● EXERCISE OBJECTIVE:
Please tally the lines of the records that contain "down" and send back only the total.

● DATA SECTION:

────────────────────────────────────────

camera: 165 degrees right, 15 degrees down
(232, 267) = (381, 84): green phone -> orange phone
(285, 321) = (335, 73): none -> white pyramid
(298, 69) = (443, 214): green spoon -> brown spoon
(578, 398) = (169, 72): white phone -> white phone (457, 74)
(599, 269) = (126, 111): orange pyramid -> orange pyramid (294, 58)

────────────────────────────────────────

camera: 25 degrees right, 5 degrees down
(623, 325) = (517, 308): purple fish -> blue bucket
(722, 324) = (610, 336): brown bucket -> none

────────────────────────────────────────

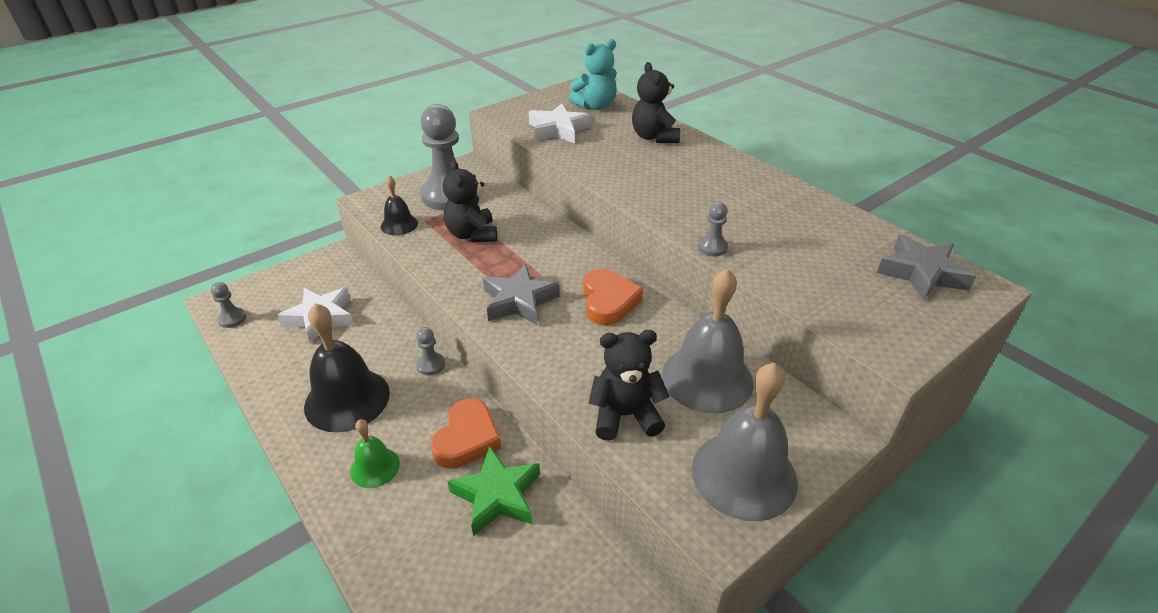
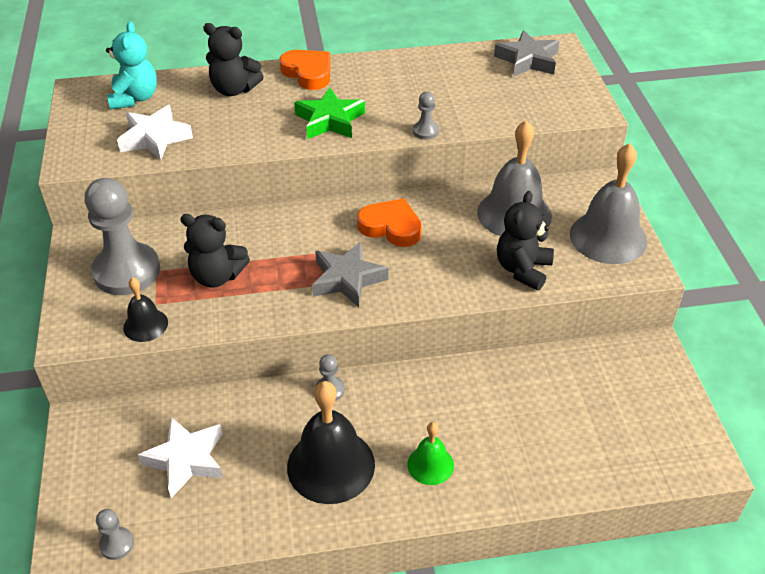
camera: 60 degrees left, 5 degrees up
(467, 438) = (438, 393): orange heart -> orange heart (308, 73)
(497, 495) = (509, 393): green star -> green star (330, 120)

────────────────────────────────────────

● SOLUTION FOR THIS EXERCISE:
2